* What you will do *
There is one span to output from the data below: the lines starting at the line with "C6: 2.2uF (plus" and ending at the line with "R11: 10k (+9V, U3/RB3) -> 68k (+9V, U3/RB3)". Output it exactly, ends included, nothing more.

* Information provided *
◇ ◇ ◇

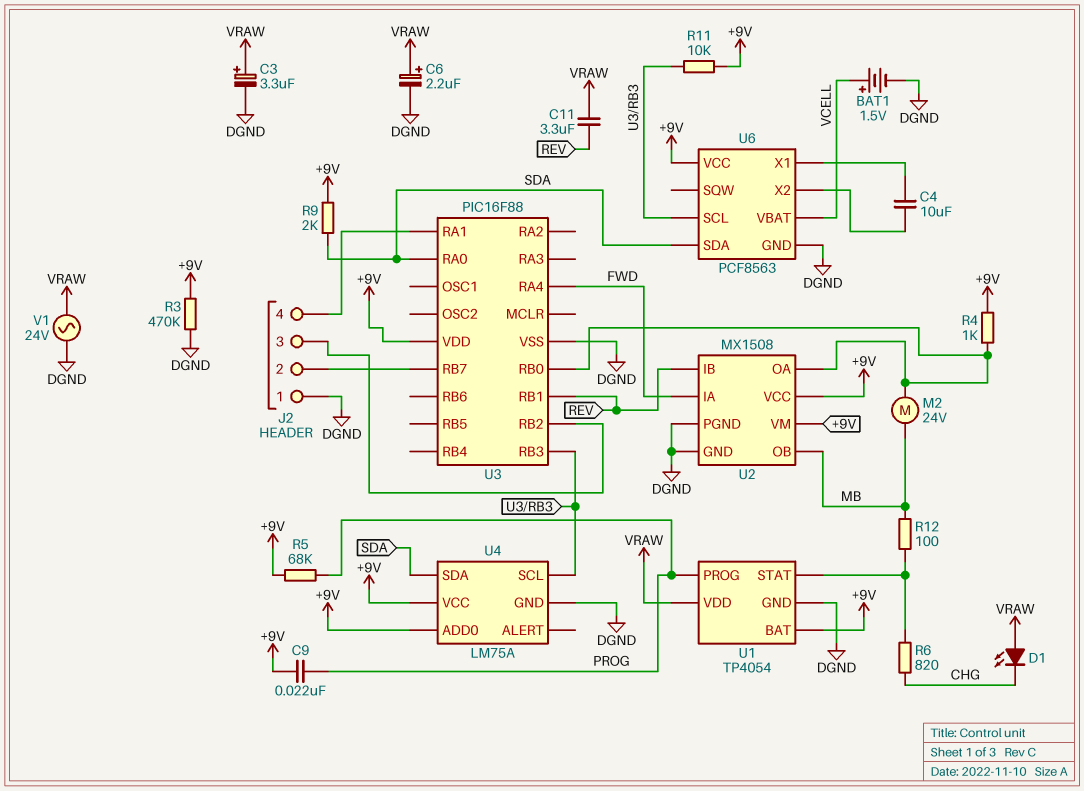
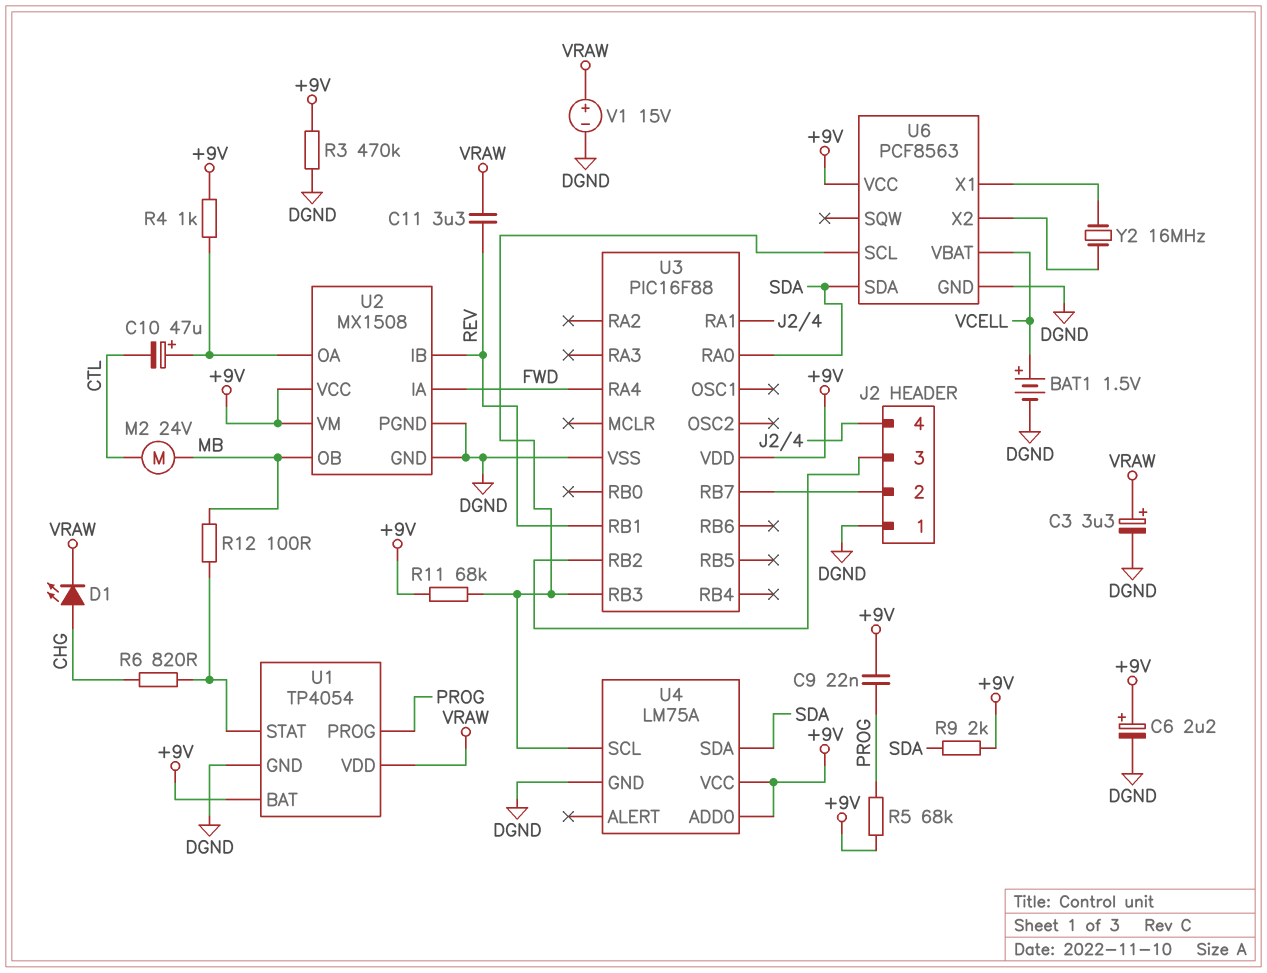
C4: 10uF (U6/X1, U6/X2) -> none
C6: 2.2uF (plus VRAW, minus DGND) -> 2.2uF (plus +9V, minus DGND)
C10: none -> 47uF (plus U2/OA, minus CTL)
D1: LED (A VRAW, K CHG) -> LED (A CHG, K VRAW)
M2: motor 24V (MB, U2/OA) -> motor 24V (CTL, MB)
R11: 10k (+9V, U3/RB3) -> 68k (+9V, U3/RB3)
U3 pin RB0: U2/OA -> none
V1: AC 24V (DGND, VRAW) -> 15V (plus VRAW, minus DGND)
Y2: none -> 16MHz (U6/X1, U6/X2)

◇ ◇ ◇

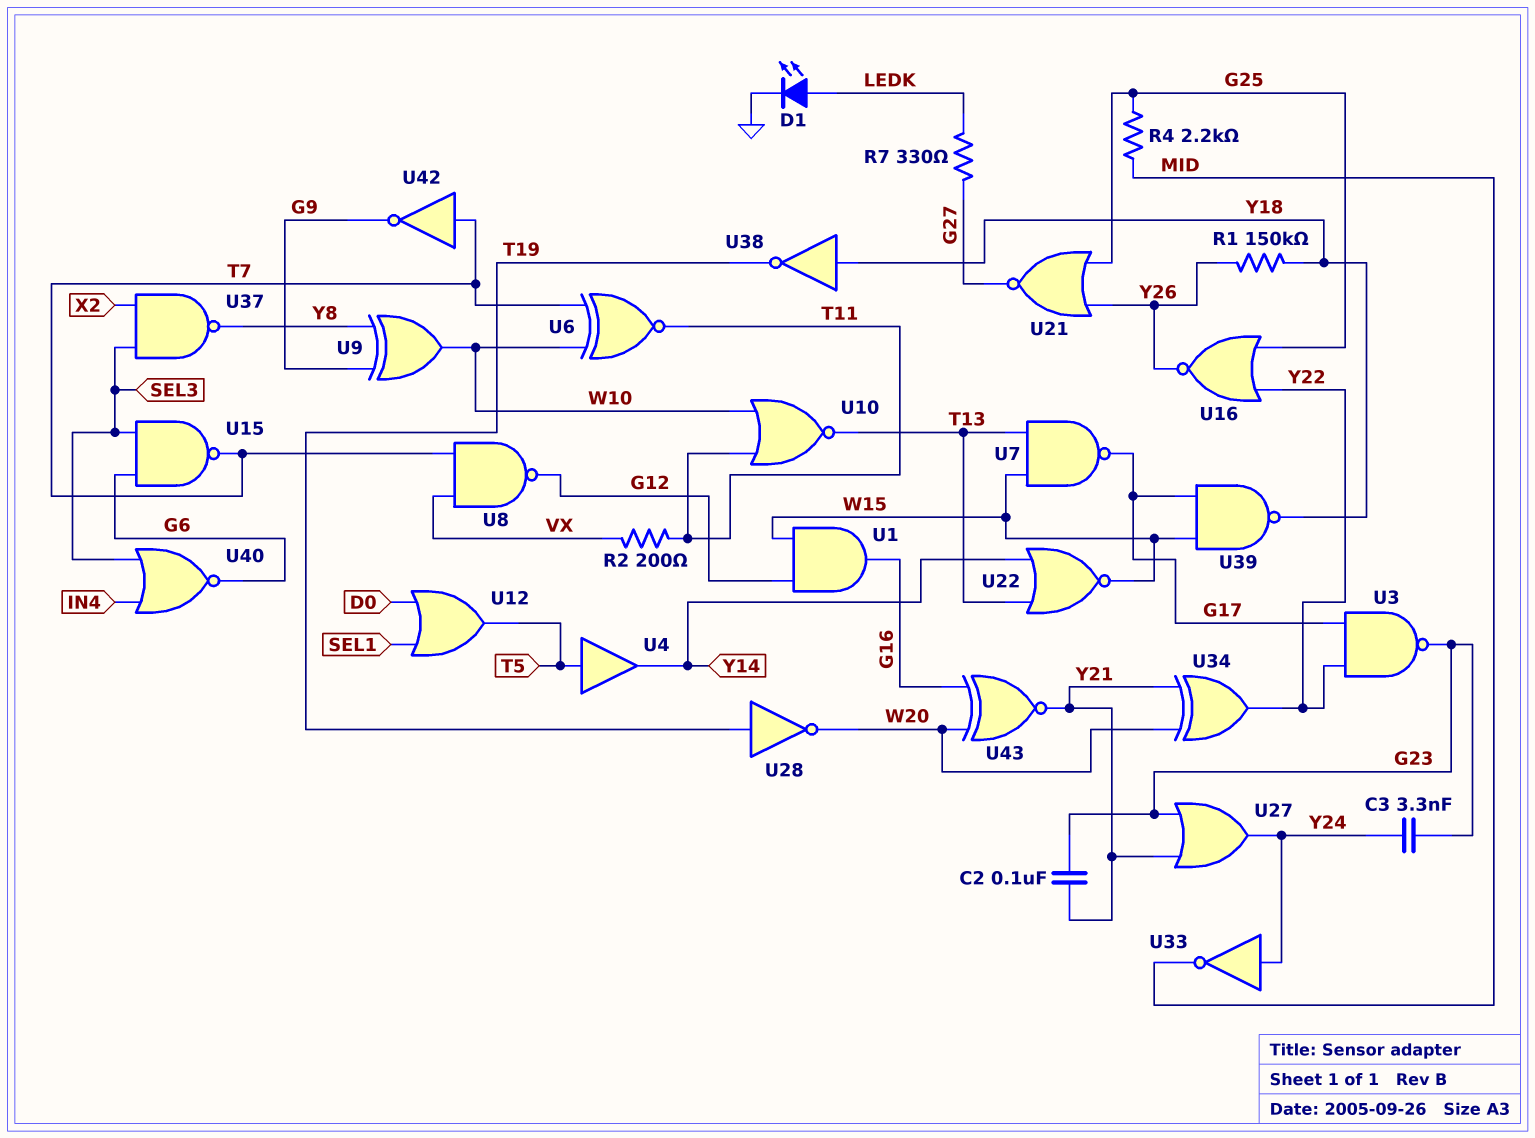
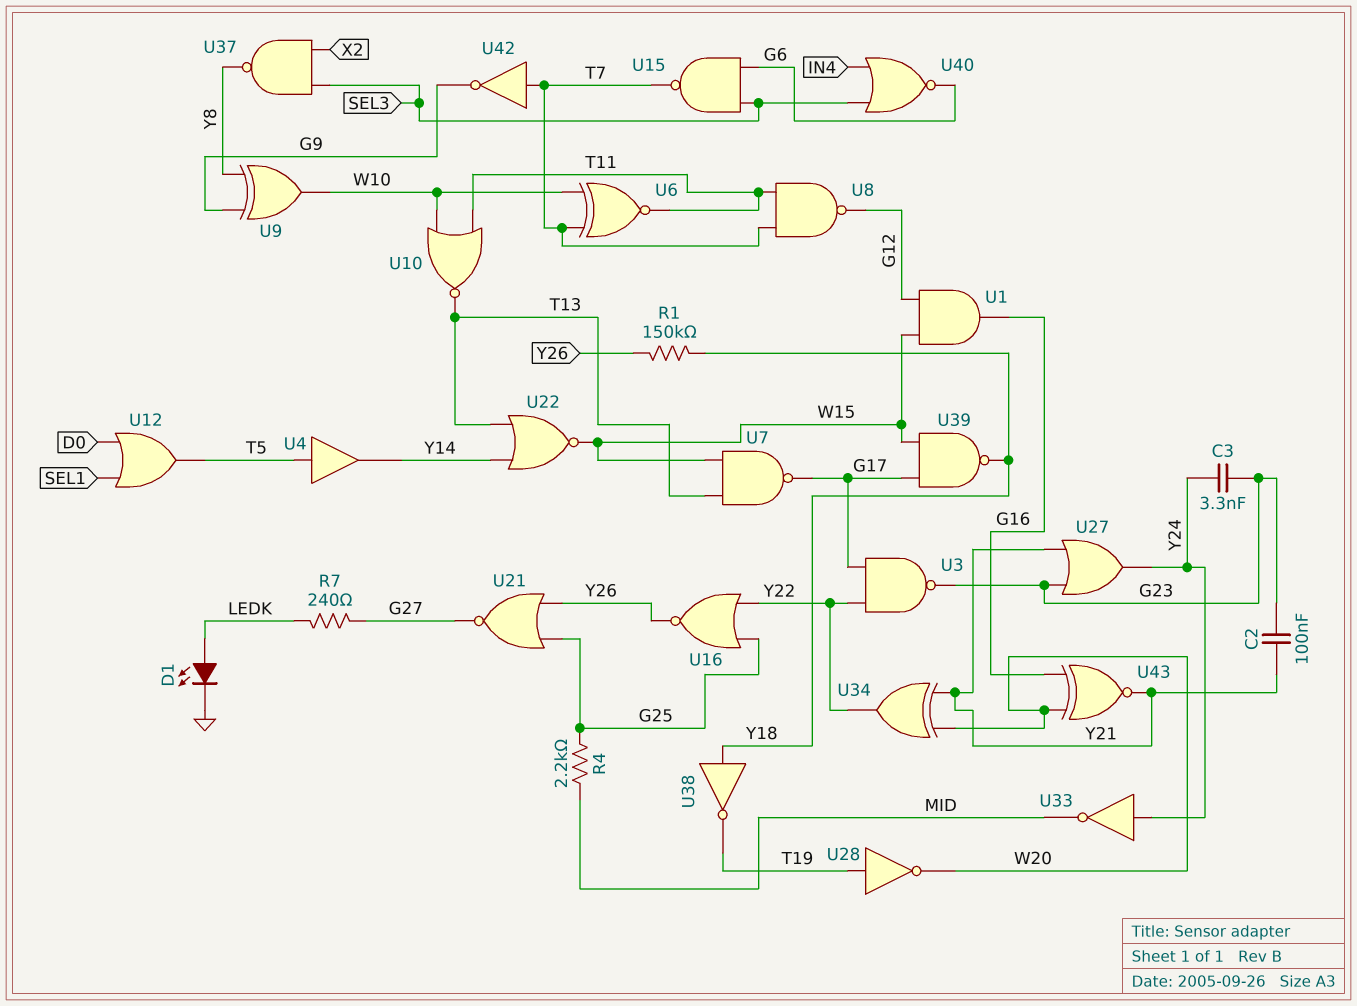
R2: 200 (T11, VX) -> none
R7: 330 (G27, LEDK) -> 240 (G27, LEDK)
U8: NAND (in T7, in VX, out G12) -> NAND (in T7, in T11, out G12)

◇ ◇ ◇

* Answer for the task *
C6: 2.2uF (plus VRAW, minus DGND) -> 2.2uF (plus +9V, minus DGND)
C10: none -> 47uF (plus U2/OA, minus CTL)
D1: LED (A VRAW, K CHG) -> LED (A CHG, K VRAW)
M2: motor 24V (MB, U2/OA) -> motor 24V (CTL, MB)
R11: 10k (+9V, U3/RB3) -> 68k (+9V, U3/RB3)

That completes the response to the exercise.